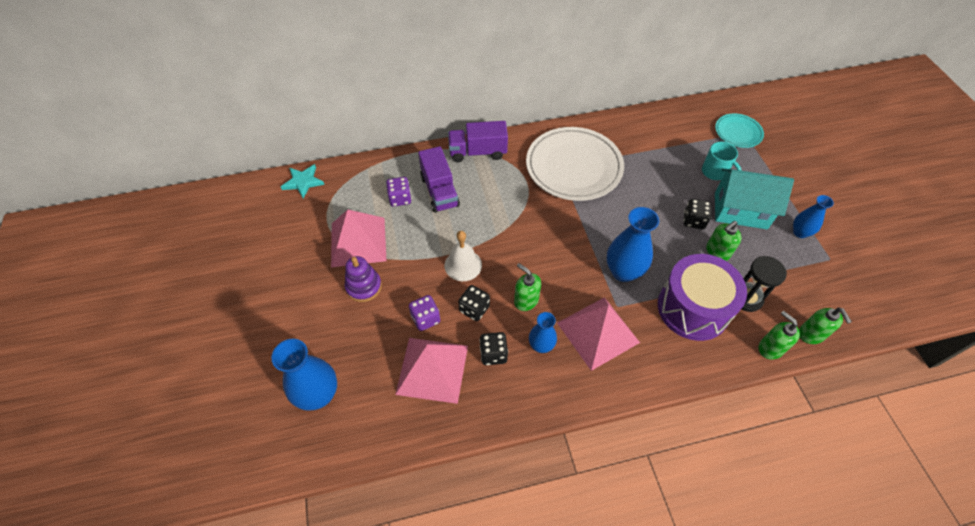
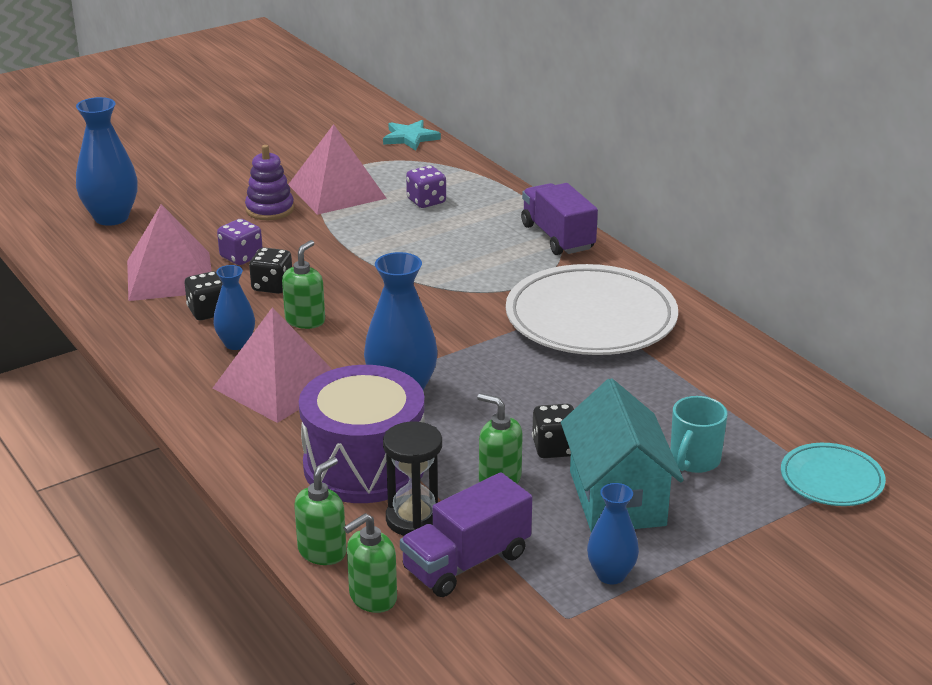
camera: 70 degrees right, 25 degrees down
purple truck [418,146,460,213] -> purple truck moved to [400,472,532,597]
white bell [445,231,482,281] -> none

What you are asked to do -
From the line holding "purple truck [418,146,460,213]" down to the final line above, quote every line exactly and only those lines.

Written solution -
purple truck [418,146,460,213] -> purple truck moved to [400,472,532,597]
white bell [445,231,482,281] -> none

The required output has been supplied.